**What you are asked to do**
Reproduce, please, the line that holds "R205: 47k (COM, SEL1) -> 18k (COM, SEL1)" and all later lines through the end of the entries below, exactly; omit pictures.

(Dataset excerpts)

##########

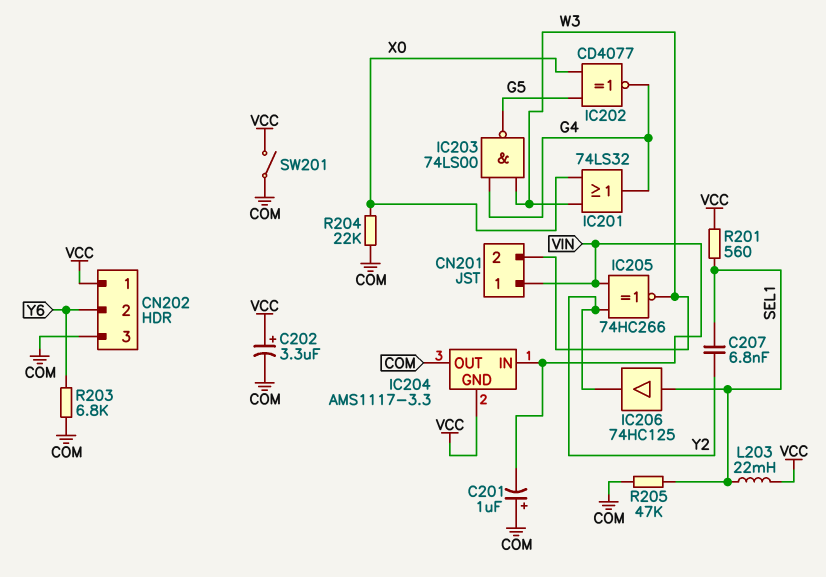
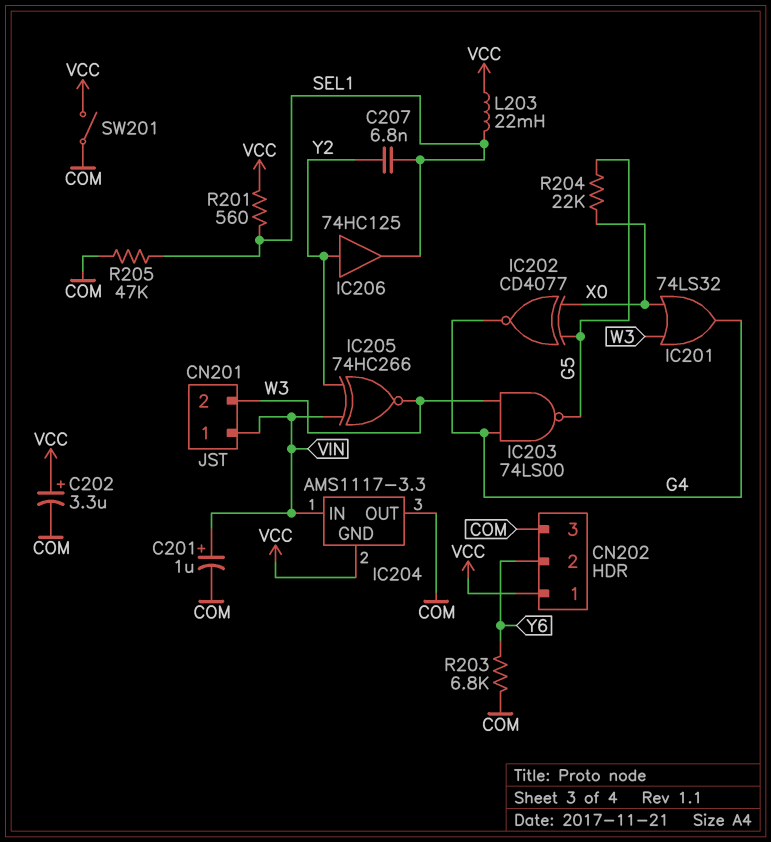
C201: 1uF (plus COM, minus VIN) -> 1uF (plus VIN, minus COM)
IC206: buffer 74HC125 (in SEL1, out Y2) -> buffer 74HC125 (in Y2, out SEL1)
R204: 22k (COM, X0) -> 22k (G5, X0)

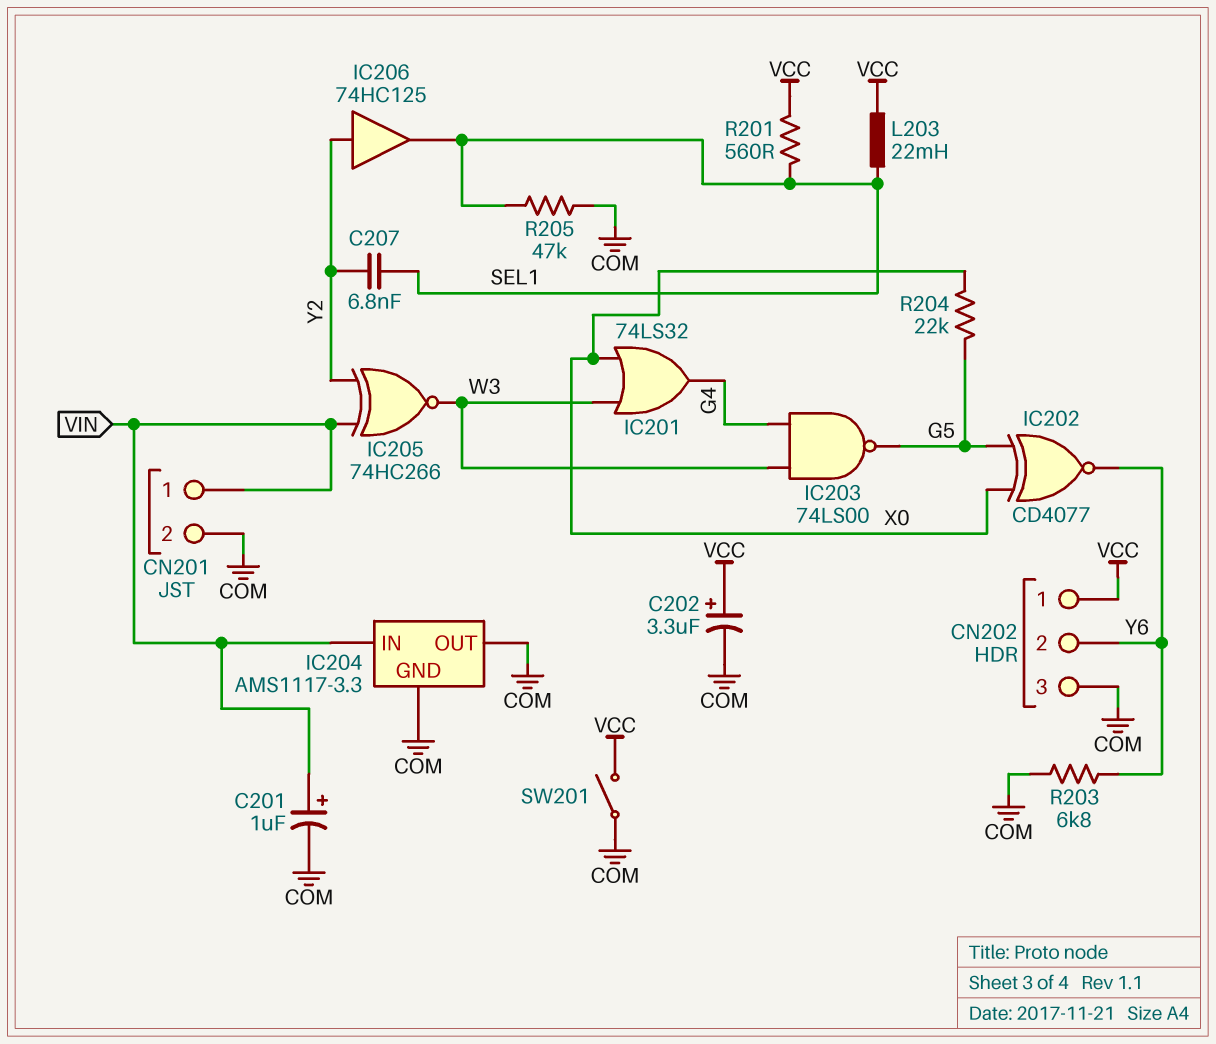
CN201 pin 2: W3 -> COM
IC202: XNOR CD4077 (in G5, in X0, out G4) -> XNOR CD4077 (in G5, in X0, out Y6)
IC204 pin GND: VCC -> COM

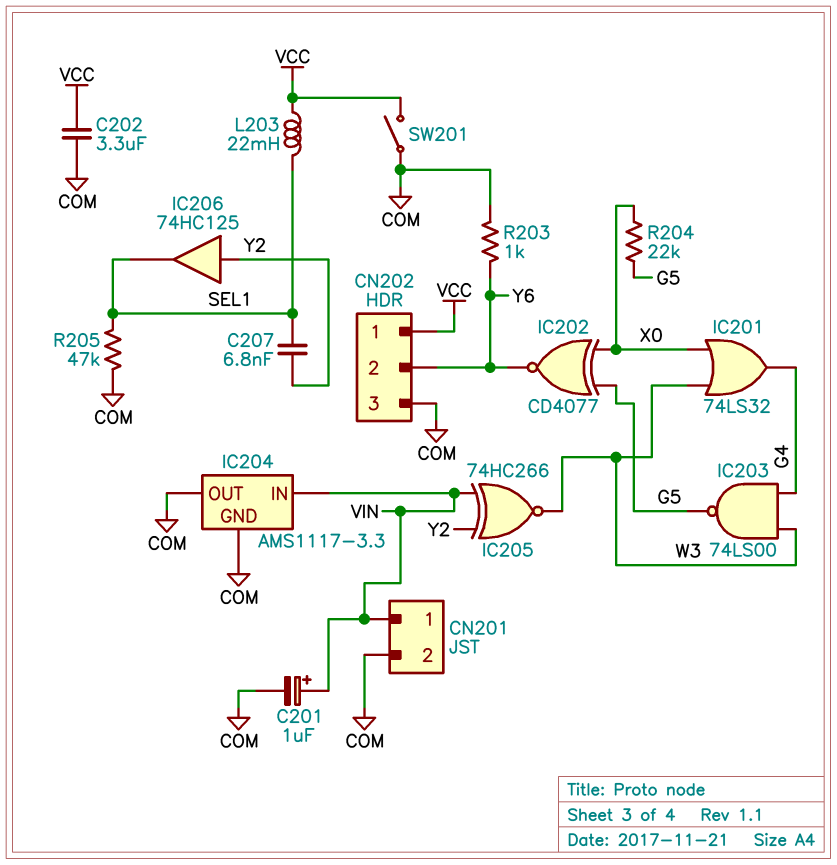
C202: 3.3uF (plus VCC, minus COM) -> 3.3uF (COM, VCC)
R201: 560 (SEL1, VCC) -> none
R203: 6.8k (COM, Y6) -> 1k (COM, Y6)

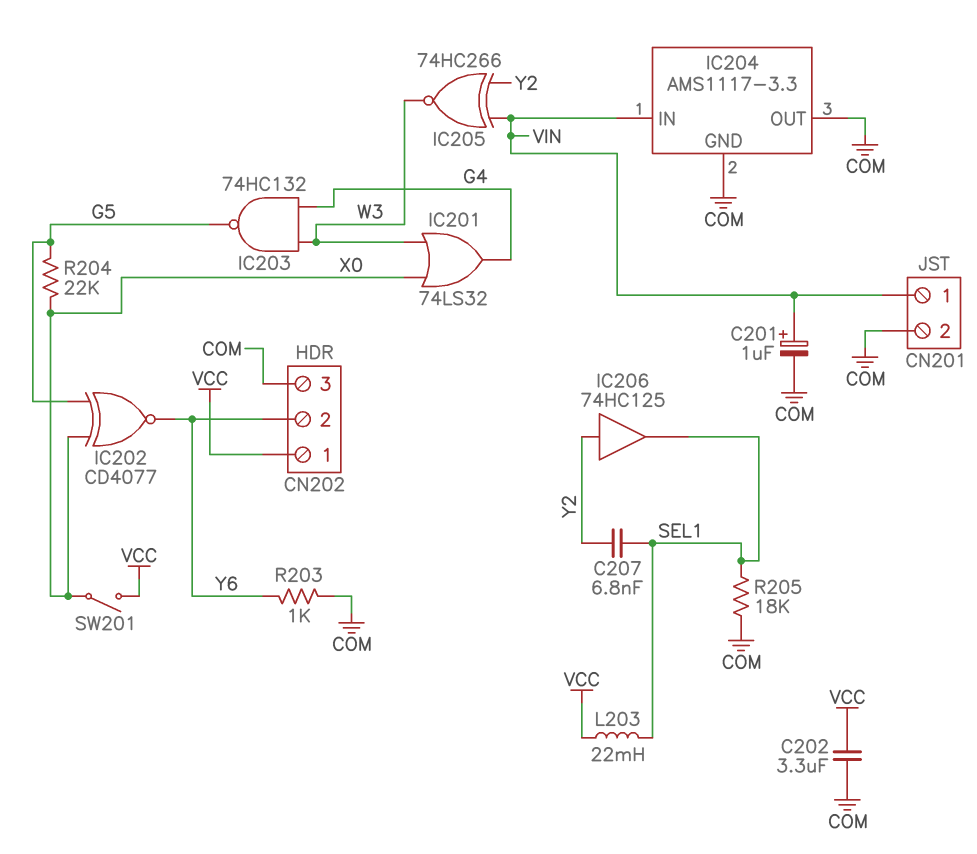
IC203: NAND 74LS00 (in G4, in W3, out G5) -> NAND 74HC132 (in G4, in W3, out G5)
R205: 47k (COM, SEL1) -> 18k (COM, SEL1)
SW201: switch (COM, VCC) -> switch (VCC, X0)

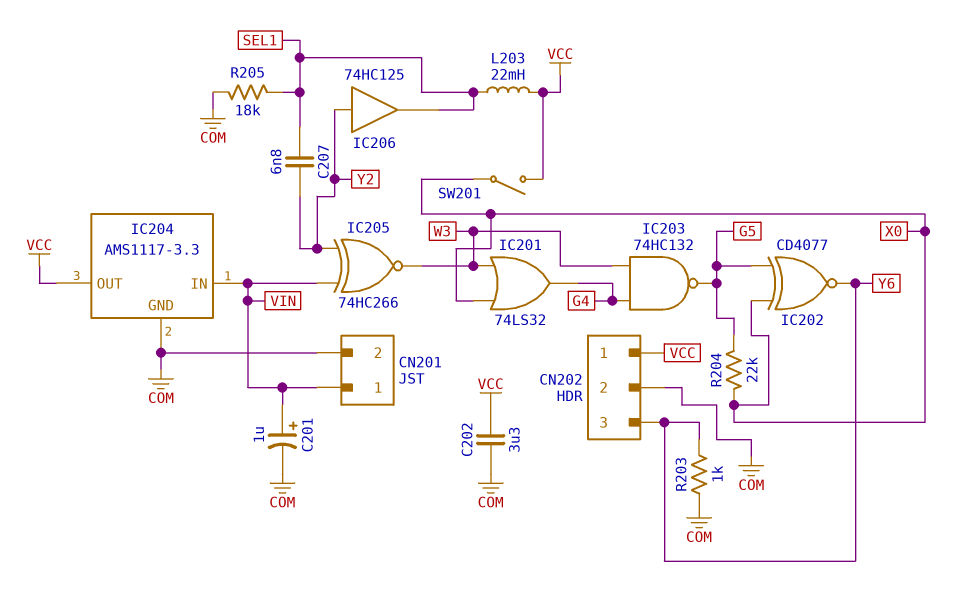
CN202 pin 2: Y6 -> COM
CN202 pin 3: COM -> Y6
IC204 pin OUT: COM -> VCC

##########

**Worked solution**
R205: 47k (COM, SEL1) -> 18k (COM, SEL1)
SW201: switch (COM, VCC) -> switch (VCC, X0)

CN202 pin 2: Y6 -> COM
CN202 pin 3: COM -> Y6
IC204 pin OUT: COM -> VCC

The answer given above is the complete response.